● What you should do
Scan the records for "MATRIX". Show the matching lines.

BEGIN Data for analysis

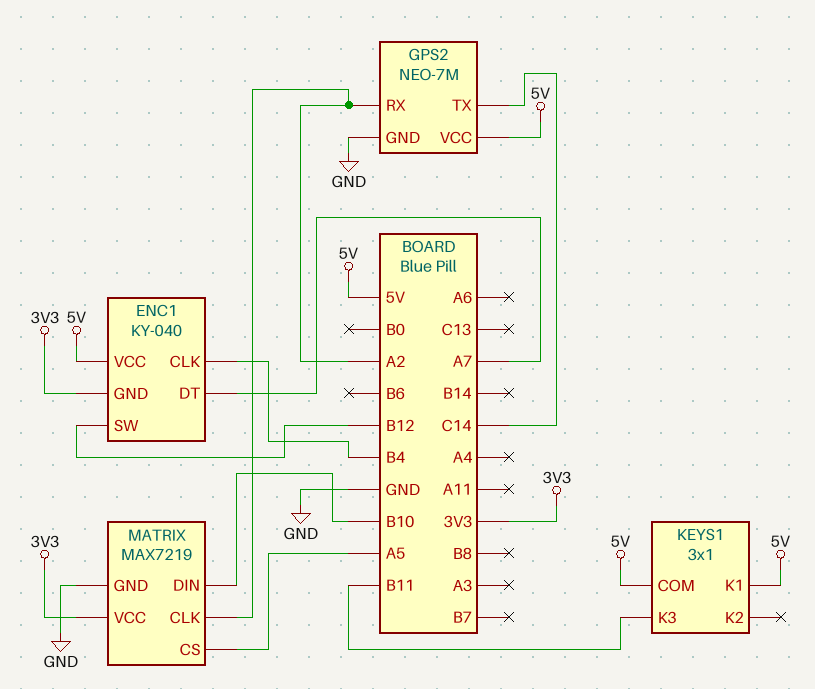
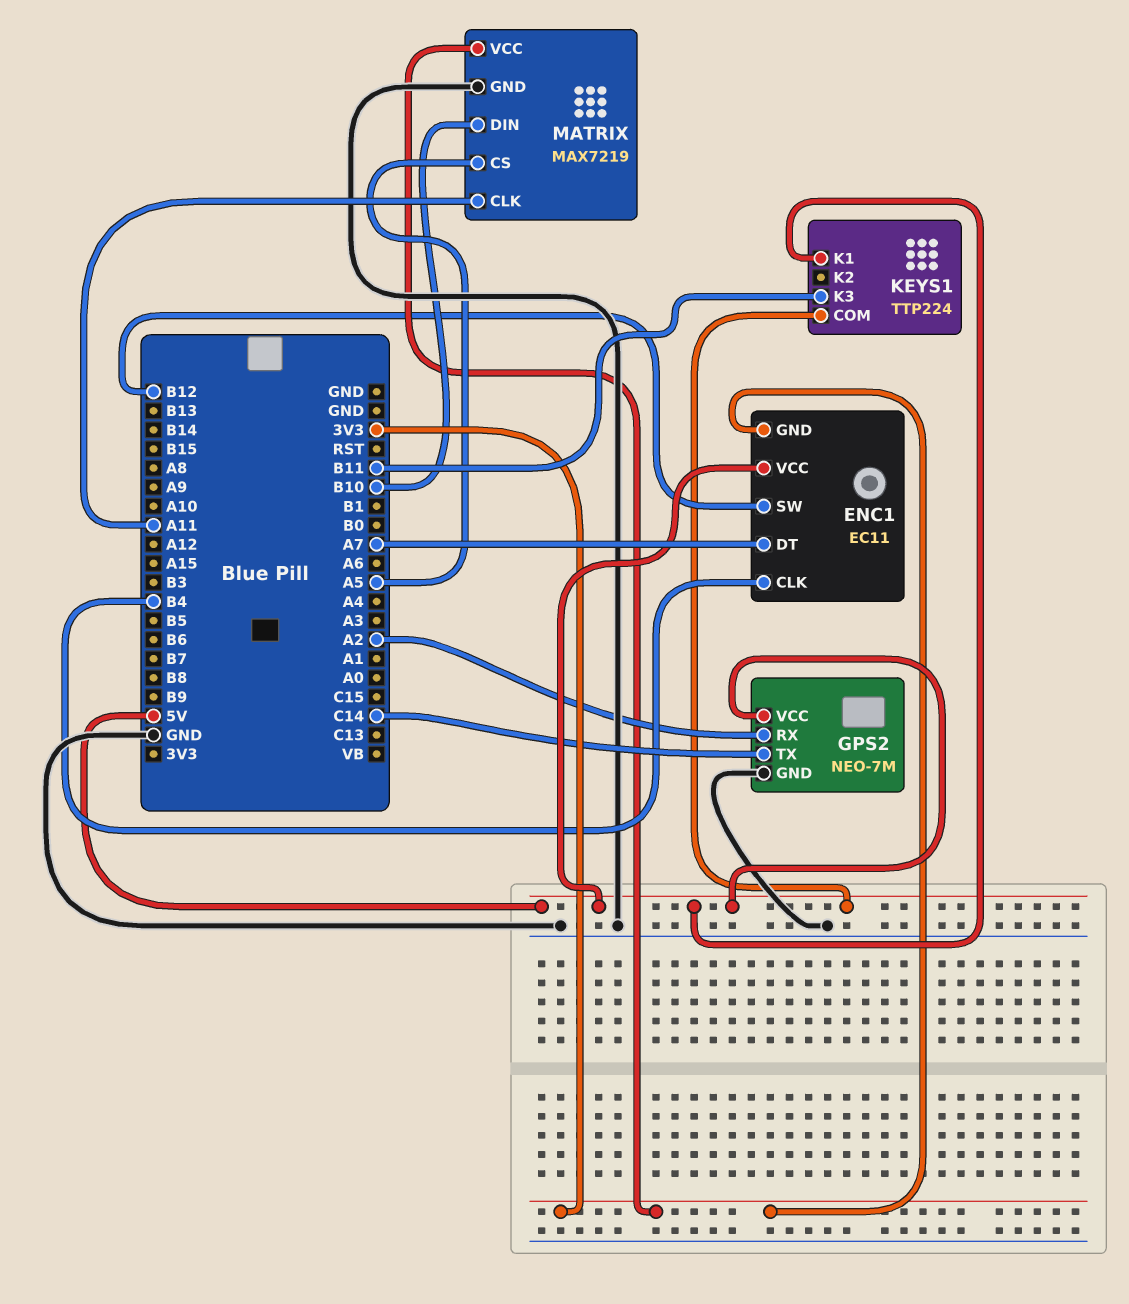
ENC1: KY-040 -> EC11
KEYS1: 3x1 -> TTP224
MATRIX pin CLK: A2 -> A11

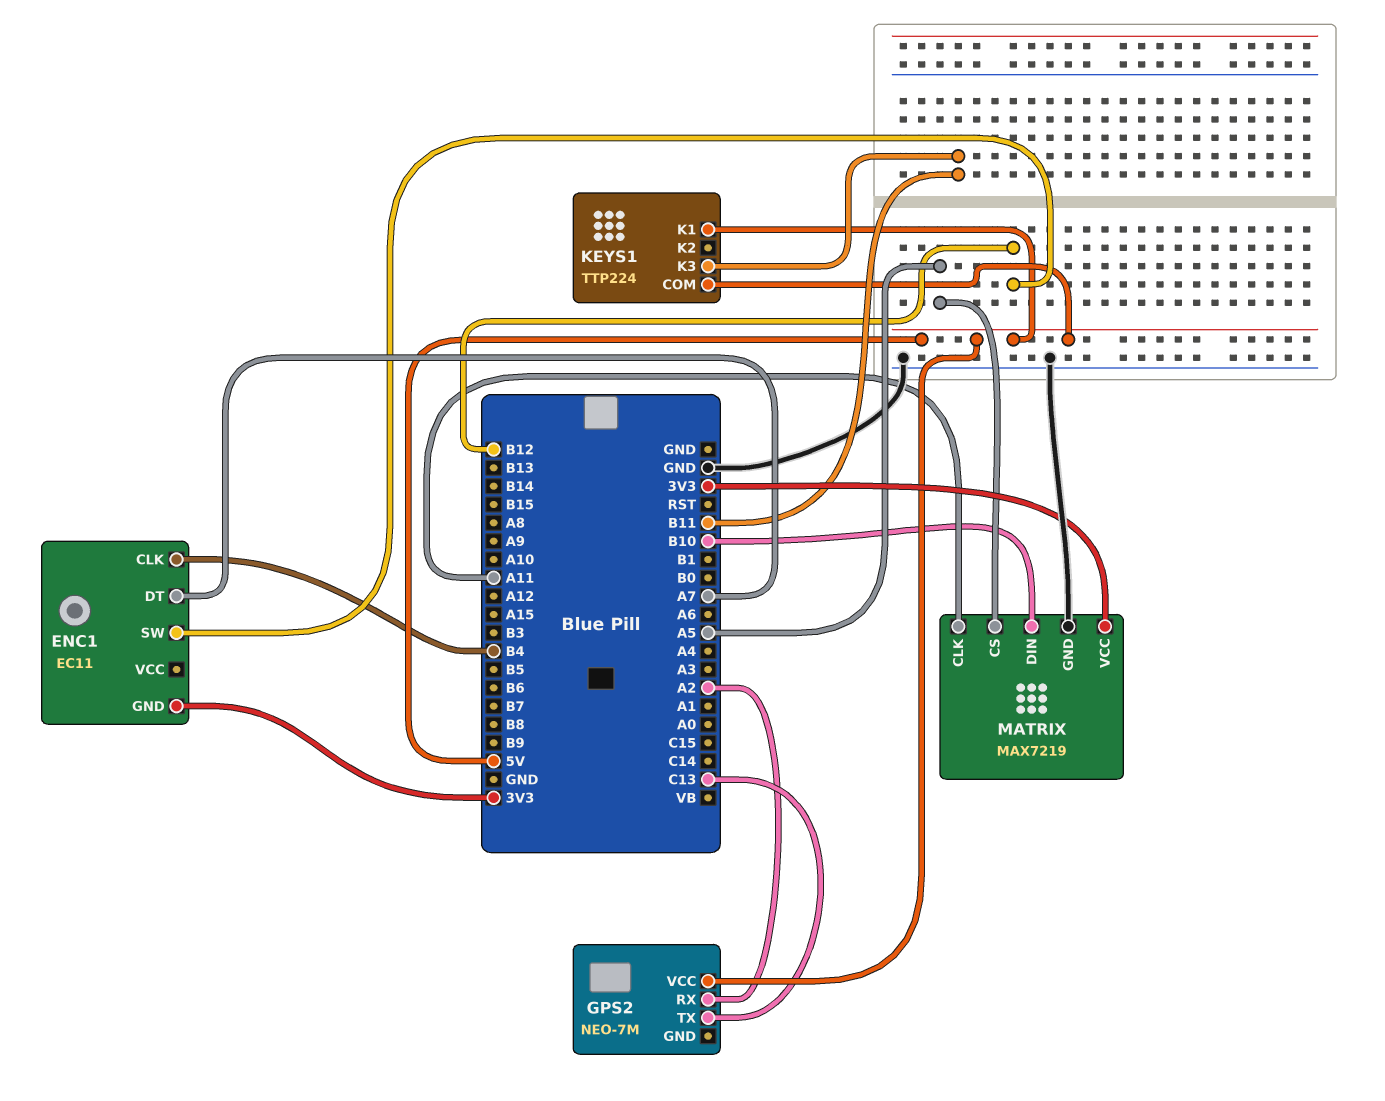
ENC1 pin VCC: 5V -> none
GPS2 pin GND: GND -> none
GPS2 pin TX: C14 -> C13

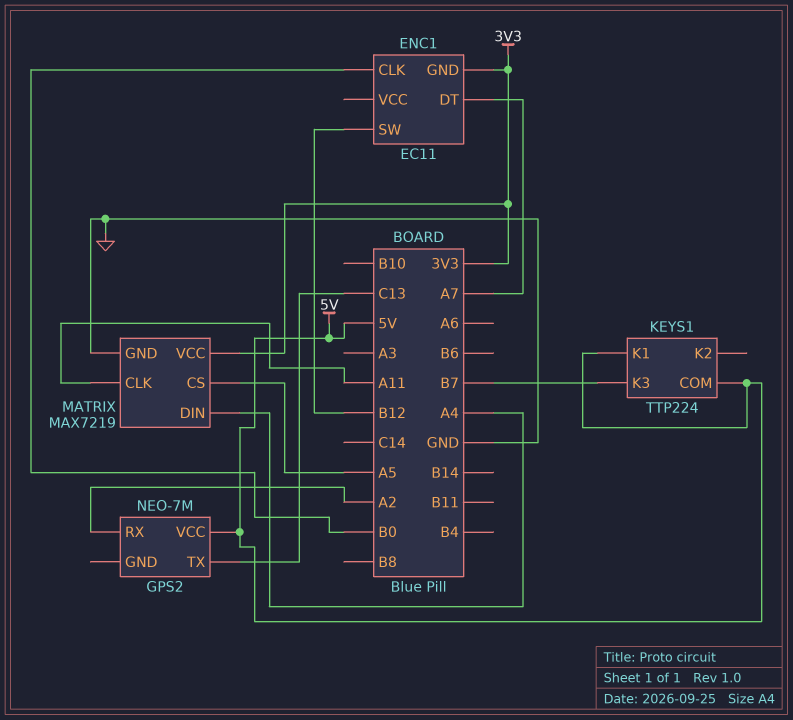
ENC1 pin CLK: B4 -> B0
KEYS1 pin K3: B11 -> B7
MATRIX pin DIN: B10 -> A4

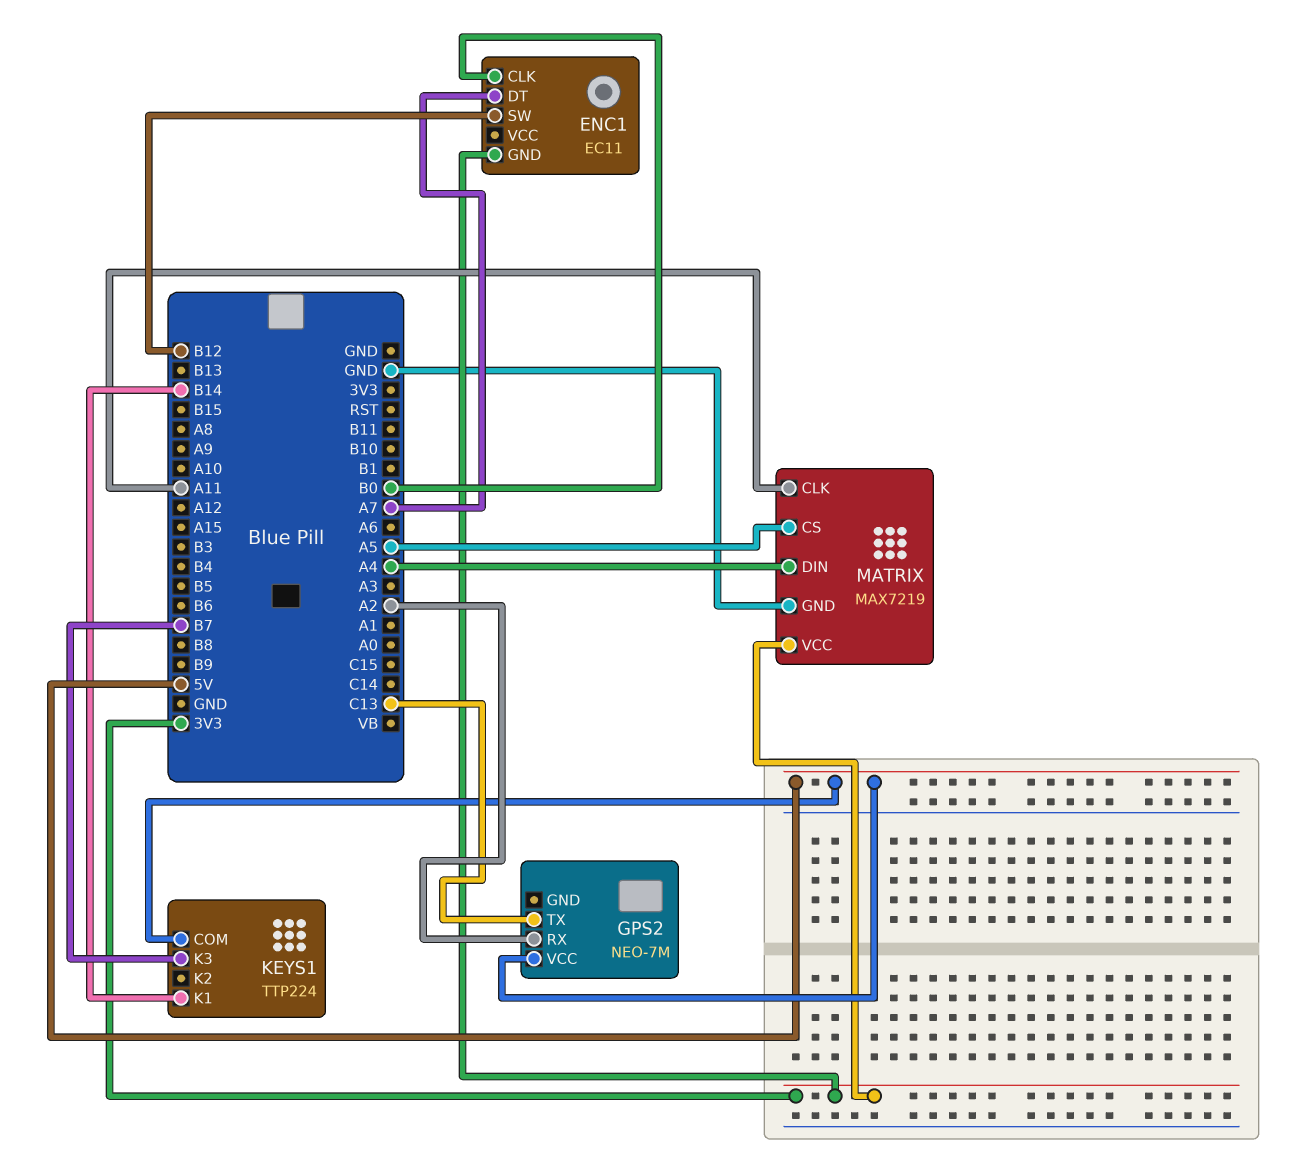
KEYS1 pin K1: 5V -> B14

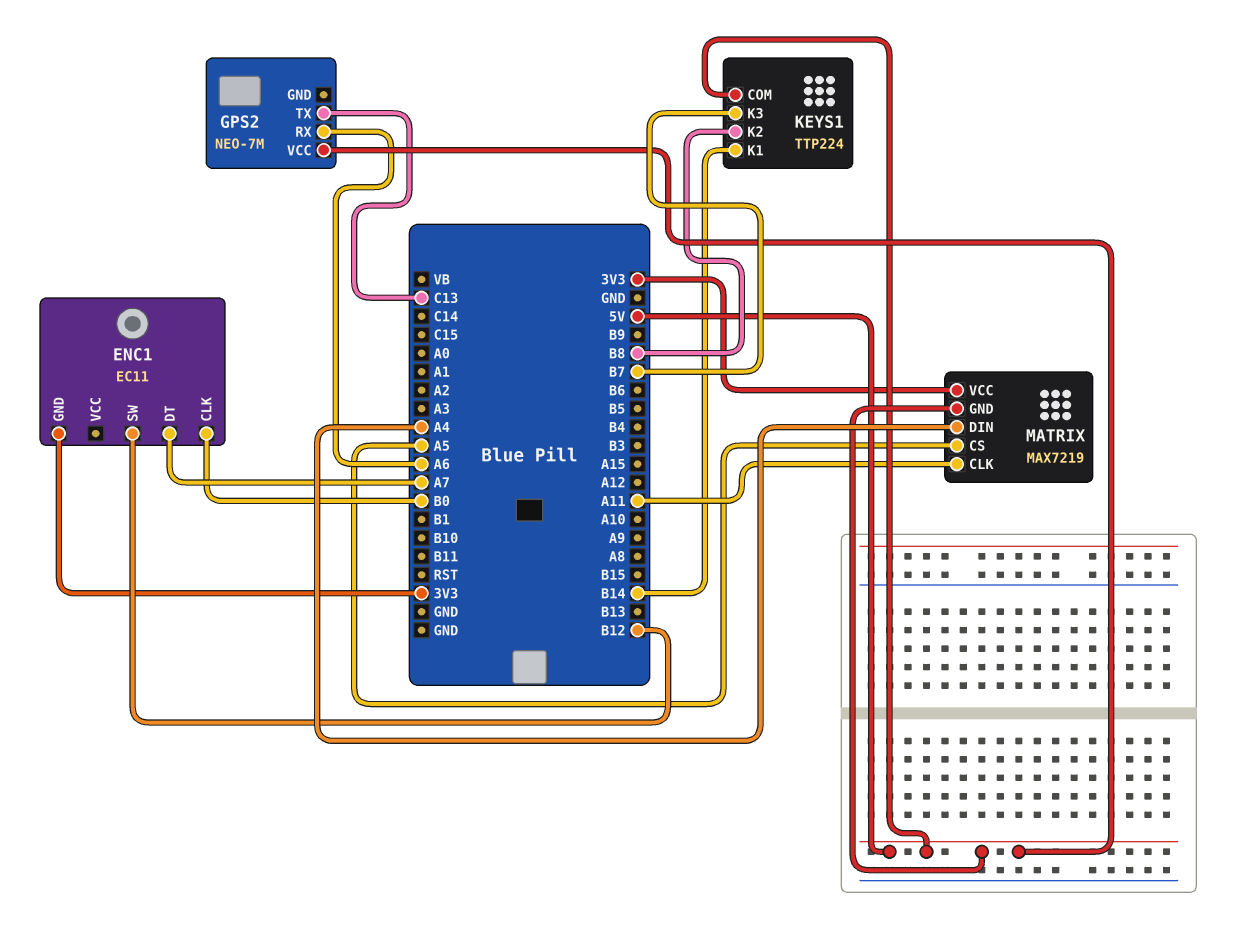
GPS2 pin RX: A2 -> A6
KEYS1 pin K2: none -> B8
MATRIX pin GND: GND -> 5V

END Data for analysis
BEGIN Data for analysis

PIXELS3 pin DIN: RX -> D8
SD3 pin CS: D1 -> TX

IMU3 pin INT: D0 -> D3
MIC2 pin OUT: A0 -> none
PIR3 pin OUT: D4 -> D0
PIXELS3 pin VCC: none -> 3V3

END Data for analysis
BEGIN Data for analysis

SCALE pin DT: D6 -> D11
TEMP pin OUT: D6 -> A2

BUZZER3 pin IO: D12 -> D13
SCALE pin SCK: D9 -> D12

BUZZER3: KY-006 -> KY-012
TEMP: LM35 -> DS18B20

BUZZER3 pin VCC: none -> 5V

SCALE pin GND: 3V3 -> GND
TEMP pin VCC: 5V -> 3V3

END Data for analysis

● Worked solution
MATRIX pin CLK: A2 -> A11
MATRIX pin DIN: B10 -> A4
MATRIX pin GND: GND -> 5V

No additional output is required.